Please count the lines in this listing that include the string "objects", and give only the number.

(Extracted entries)

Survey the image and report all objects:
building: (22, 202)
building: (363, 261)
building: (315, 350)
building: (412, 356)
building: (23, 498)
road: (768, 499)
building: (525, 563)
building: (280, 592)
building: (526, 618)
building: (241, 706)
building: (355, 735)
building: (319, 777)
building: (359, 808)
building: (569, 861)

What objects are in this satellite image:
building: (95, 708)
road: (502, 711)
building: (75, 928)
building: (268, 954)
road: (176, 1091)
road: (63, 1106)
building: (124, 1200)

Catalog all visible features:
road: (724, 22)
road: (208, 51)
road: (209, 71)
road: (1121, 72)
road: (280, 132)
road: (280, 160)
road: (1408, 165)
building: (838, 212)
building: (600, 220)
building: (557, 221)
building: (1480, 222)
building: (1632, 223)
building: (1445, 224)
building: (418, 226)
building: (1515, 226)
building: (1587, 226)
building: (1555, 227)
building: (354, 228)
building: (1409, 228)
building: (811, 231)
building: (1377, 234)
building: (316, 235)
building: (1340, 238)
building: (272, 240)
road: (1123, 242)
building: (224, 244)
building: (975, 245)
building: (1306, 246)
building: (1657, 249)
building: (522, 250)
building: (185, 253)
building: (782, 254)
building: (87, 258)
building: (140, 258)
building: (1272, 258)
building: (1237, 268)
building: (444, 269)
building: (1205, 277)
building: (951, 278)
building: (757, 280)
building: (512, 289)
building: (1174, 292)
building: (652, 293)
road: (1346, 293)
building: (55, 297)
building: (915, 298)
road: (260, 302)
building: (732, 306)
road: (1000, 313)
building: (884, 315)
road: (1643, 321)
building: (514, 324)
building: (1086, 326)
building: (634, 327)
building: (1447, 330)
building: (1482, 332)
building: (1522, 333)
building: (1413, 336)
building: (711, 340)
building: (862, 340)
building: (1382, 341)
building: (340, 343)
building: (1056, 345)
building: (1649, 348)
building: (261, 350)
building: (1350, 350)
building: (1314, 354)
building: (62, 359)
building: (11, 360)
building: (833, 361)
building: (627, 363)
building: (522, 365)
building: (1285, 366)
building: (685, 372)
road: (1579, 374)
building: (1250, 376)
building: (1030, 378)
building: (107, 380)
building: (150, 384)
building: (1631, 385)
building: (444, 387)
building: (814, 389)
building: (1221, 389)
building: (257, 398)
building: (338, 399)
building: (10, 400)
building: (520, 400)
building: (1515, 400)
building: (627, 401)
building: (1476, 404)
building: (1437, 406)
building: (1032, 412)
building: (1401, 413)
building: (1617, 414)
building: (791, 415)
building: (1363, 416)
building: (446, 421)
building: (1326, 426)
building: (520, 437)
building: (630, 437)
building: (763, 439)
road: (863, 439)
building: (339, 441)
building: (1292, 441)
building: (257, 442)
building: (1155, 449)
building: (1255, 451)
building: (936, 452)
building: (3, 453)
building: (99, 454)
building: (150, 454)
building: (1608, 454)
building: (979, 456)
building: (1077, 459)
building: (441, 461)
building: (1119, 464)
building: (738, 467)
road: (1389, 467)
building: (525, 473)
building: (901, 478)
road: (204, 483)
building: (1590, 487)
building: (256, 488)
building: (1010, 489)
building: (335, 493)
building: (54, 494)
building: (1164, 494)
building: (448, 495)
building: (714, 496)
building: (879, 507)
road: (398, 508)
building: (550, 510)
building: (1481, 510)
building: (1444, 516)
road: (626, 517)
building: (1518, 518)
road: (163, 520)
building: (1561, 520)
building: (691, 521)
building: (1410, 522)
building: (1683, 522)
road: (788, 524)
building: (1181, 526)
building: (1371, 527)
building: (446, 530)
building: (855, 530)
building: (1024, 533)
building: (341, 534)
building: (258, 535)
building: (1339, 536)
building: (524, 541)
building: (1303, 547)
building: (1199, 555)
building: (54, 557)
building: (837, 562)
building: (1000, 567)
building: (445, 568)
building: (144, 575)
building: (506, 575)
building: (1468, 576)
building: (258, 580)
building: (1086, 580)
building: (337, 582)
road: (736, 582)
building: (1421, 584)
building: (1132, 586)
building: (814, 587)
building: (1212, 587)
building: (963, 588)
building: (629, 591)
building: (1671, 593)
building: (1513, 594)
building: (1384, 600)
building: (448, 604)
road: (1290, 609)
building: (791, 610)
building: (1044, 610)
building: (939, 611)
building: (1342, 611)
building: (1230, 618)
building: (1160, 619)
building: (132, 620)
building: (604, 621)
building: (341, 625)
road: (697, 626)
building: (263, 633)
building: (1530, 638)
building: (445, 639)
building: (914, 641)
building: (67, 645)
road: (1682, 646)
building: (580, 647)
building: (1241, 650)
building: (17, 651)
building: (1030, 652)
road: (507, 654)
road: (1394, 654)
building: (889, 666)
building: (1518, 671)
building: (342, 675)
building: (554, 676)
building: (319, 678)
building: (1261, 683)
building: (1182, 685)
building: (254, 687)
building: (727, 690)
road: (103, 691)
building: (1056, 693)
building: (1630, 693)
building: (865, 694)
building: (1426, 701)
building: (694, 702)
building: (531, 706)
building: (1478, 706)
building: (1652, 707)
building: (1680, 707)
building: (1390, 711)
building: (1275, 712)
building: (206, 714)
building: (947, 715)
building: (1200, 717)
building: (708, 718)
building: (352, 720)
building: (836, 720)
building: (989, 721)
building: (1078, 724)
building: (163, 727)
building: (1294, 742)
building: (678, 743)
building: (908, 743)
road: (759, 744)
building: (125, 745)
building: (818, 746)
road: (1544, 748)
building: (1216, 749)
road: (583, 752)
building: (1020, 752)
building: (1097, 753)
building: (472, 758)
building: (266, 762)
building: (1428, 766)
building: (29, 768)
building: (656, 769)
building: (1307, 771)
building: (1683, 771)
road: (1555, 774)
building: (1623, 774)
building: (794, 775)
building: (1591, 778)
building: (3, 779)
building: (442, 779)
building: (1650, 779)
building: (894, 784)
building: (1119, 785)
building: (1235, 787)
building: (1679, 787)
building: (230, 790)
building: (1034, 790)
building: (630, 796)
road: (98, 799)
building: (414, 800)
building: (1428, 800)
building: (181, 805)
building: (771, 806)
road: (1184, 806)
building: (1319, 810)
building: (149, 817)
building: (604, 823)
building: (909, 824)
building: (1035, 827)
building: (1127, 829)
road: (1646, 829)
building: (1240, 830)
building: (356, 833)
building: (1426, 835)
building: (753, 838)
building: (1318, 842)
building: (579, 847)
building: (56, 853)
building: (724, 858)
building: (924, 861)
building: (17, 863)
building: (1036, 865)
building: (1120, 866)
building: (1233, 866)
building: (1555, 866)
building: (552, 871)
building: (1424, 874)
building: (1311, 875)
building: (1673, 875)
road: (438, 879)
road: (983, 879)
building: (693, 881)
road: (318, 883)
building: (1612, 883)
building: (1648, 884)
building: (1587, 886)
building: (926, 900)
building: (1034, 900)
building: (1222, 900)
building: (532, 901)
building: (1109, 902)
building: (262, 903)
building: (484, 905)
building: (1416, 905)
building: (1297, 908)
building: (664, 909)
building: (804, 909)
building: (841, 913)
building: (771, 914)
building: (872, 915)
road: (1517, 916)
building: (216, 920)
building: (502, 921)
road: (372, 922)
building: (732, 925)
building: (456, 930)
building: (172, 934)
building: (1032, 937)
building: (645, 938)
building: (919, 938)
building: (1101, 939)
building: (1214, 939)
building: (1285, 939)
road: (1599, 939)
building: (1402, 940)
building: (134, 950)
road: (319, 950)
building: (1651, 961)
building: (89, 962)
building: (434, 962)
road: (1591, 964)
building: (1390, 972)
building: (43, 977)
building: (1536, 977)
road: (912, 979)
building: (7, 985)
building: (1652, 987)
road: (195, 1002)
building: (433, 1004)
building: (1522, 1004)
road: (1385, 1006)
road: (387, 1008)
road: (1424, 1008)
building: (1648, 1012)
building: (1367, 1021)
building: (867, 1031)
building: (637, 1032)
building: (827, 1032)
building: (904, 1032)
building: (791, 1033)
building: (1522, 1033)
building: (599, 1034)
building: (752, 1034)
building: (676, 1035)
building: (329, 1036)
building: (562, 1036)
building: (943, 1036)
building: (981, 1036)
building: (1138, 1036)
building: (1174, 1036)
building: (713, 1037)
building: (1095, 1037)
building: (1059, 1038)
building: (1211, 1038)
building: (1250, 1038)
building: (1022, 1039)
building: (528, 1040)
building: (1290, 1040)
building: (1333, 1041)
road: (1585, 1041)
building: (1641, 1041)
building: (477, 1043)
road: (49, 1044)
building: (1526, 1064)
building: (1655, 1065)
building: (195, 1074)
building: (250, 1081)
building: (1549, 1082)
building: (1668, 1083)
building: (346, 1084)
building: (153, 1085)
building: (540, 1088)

(End Extracted entries)

Exercise answer> 2